#### [Scene difference descriptions]
******************************

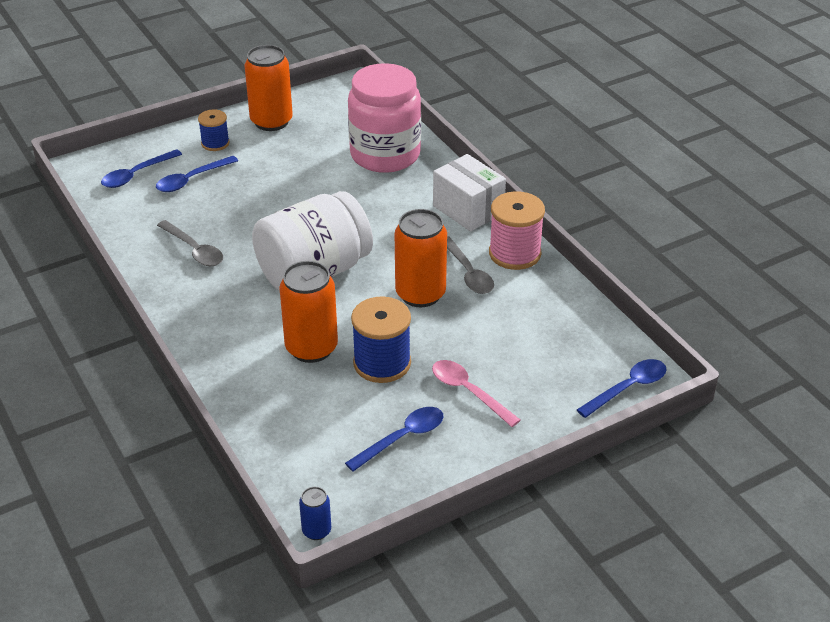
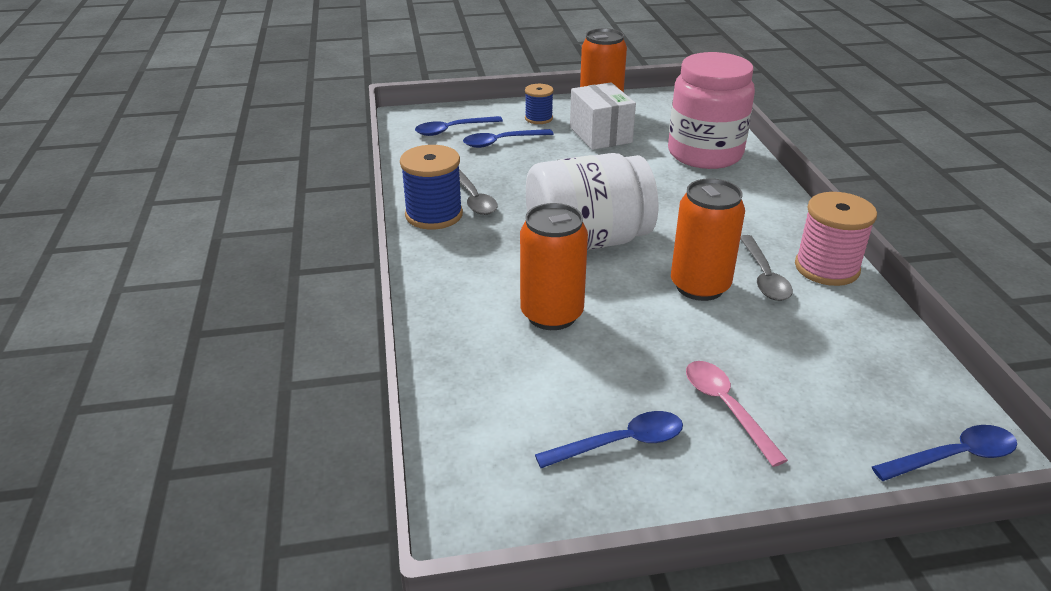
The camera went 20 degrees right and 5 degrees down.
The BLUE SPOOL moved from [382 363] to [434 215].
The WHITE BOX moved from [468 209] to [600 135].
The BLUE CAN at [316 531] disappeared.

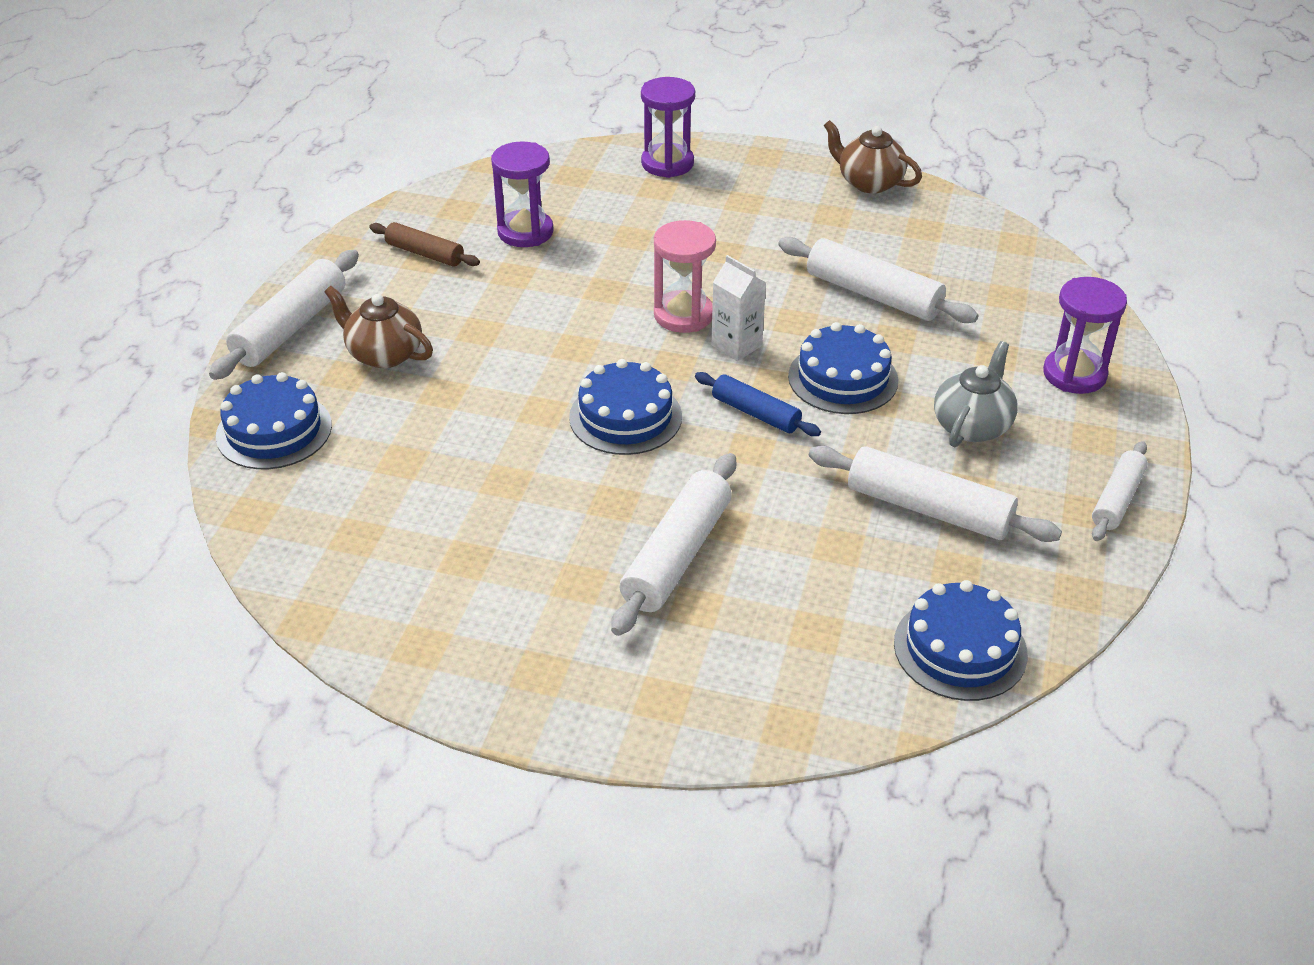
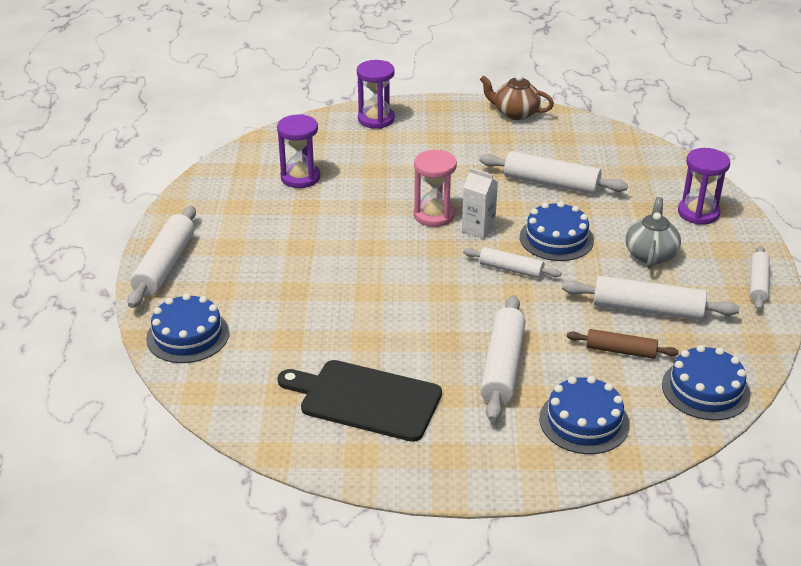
The camera went 15 degrees left and 5 degrees down.
The BLACK CUTTING BOARD at [365 399] appeared.
The BLUE ROLLING PIN at [756 413] became the WHITE ROLLING PIN at [511 269].
The BLUE CAKE moved from [625 417] to [584 421].
The BROWN ROLLING PIN moved from [425 253] to [621 351].
The BROWN TEAPOT at [384 354] disappeared.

******************************

#### [Task directions]
Excluding pictures, copy exactly the lines from the line containing "The WHITE BOX" through the last line of the data, inclusive.

#### [Written response]
The WHITE BOX moved from [468 209] to [600 135].
The BLUE CAN at [316 531] disappeared.

The camera went 15 degrees left and 5 degrees down.
The BLACK CUTTING BOARD at [365 399] appeared.
The BLUE ROLLING PIN at [756 413] became the WHITE ROLLING PIN at [511 269].
The BLUE CAKE moved from [625 417] to [584 421].
The BROWN ROLLING PIN moved from [425 253] to [621 351].
The BROWN TEAPOT at [384 354] disappeared.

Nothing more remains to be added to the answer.